** Opening Record excerpts block **

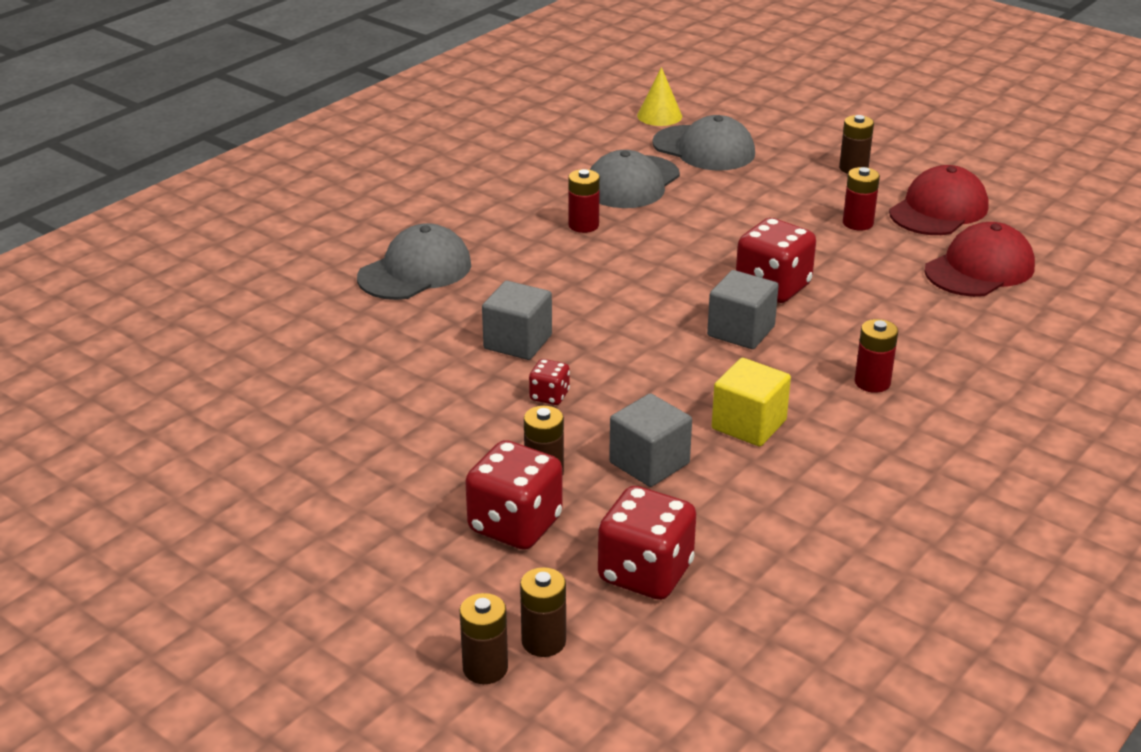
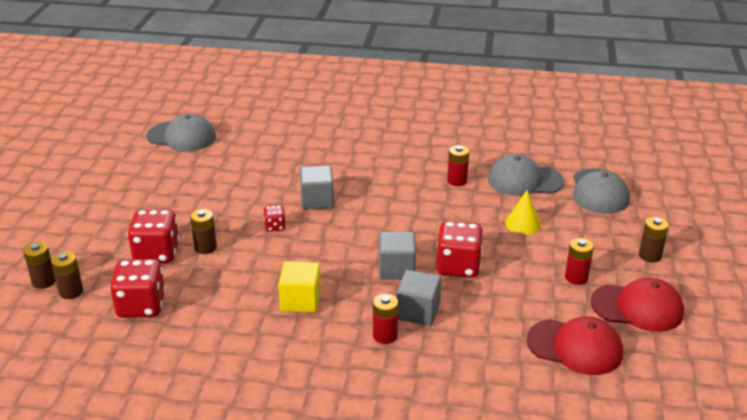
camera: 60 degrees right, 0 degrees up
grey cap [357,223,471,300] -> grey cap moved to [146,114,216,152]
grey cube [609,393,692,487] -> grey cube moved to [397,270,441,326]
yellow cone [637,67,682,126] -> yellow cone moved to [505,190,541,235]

** Closing Record excerpts block **
** Opening Record excerpts block **

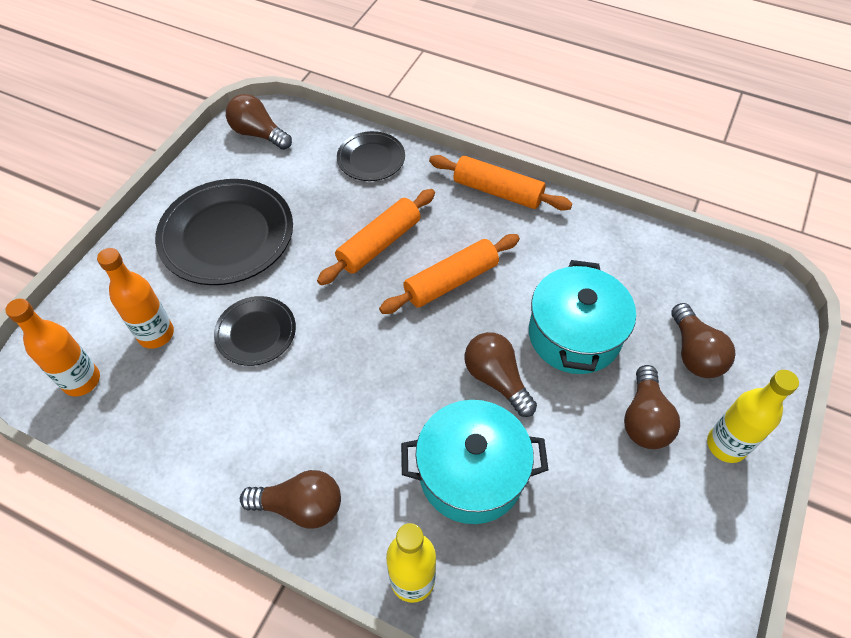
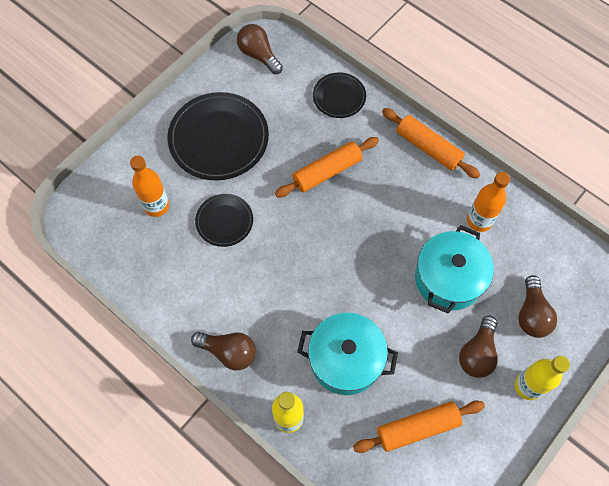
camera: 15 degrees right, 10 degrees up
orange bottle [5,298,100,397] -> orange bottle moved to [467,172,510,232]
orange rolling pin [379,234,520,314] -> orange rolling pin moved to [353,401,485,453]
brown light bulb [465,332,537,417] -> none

** Closing Record excerpts block **

Only lines containing the word "orange" should be copied from the material above.

orange bottle [5,298,100,397] -> orange bottle moved to [467,172,510,232]
orange rolling pin [379,234,520,314] -> orange rolling pin moved to [353,401,485,453]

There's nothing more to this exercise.